** Change detection outputs **
==========

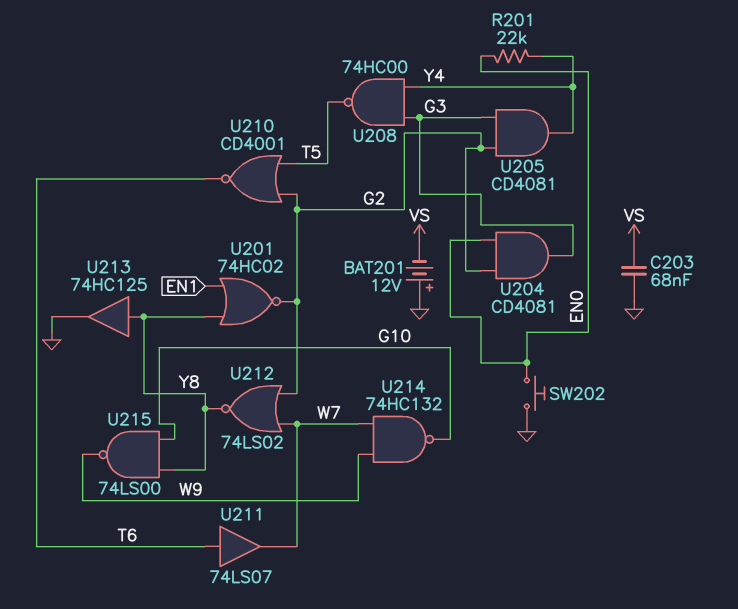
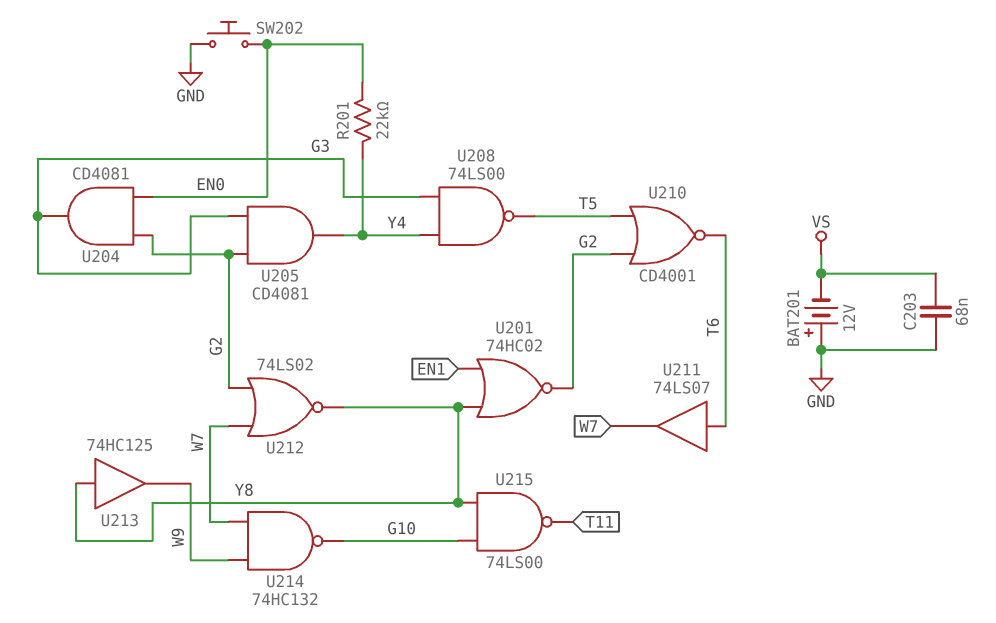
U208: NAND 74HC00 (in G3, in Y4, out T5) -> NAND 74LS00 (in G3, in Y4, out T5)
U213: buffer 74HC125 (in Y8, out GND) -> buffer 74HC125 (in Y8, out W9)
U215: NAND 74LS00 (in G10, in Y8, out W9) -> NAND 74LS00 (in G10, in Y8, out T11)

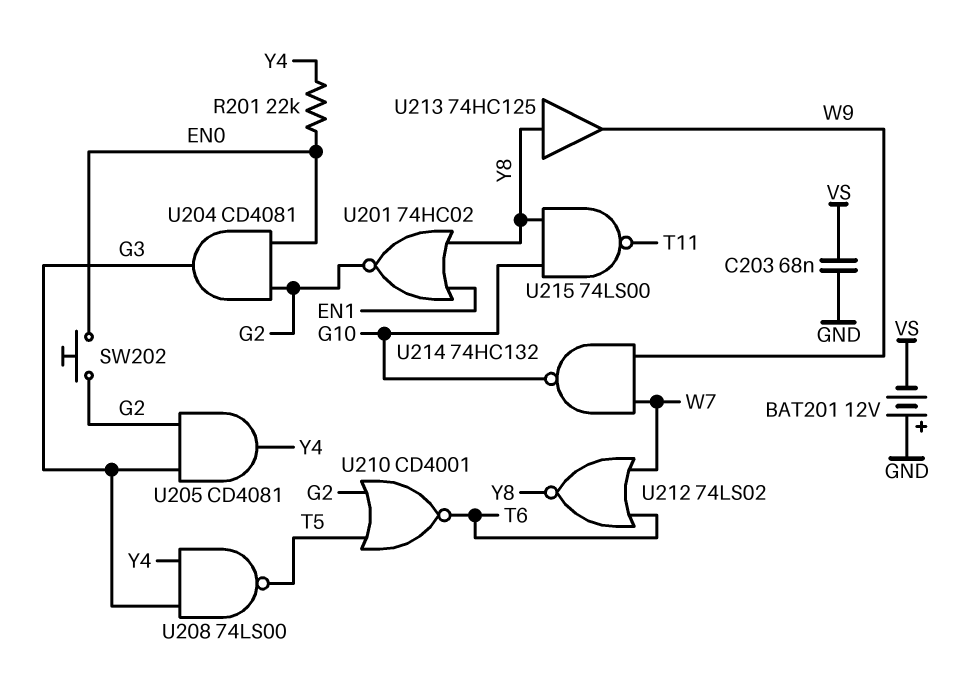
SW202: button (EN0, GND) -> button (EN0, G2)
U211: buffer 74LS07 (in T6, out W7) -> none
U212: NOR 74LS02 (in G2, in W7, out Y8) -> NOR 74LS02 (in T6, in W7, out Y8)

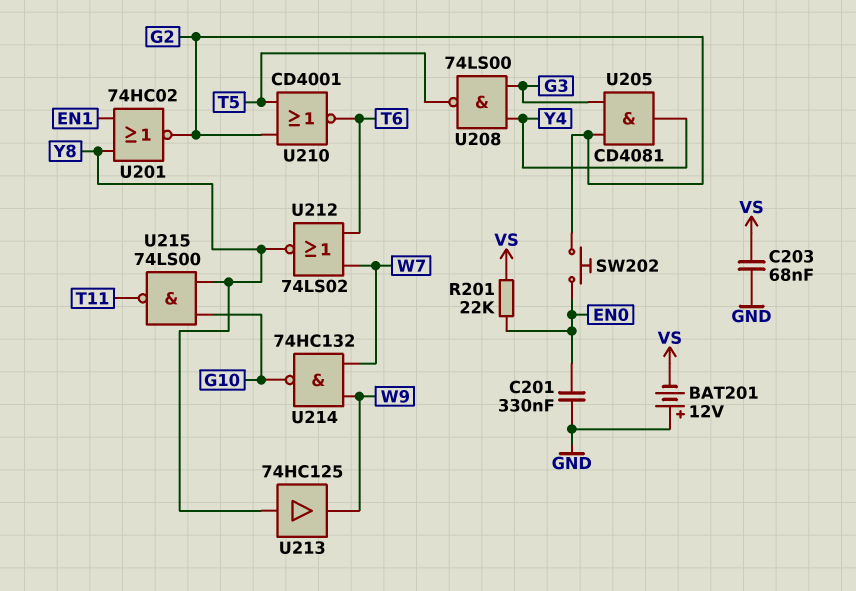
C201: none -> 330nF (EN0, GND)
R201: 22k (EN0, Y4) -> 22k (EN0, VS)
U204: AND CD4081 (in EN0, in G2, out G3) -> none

==========

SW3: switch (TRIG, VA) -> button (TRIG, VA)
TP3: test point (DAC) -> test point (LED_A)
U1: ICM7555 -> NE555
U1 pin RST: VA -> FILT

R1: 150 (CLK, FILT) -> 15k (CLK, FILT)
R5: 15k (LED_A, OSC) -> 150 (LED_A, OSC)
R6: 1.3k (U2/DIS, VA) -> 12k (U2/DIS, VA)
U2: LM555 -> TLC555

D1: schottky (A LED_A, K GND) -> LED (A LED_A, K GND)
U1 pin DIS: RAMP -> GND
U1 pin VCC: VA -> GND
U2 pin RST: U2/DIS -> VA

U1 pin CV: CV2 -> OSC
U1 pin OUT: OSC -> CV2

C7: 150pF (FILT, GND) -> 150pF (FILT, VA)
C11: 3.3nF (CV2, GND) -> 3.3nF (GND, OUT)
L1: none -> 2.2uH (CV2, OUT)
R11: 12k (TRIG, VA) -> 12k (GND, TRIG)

==========

** EXERCISE PROMPT **
In the records, find every line that has the string "buffer" and copy it.

** WORKED SOLUTION **
U213: buffer 74HC125 (in Y8, out GND) -> buffer 74HC125 (in Y8, out W9)
U211: buffer 74LS07 (in T6, out W7) -> none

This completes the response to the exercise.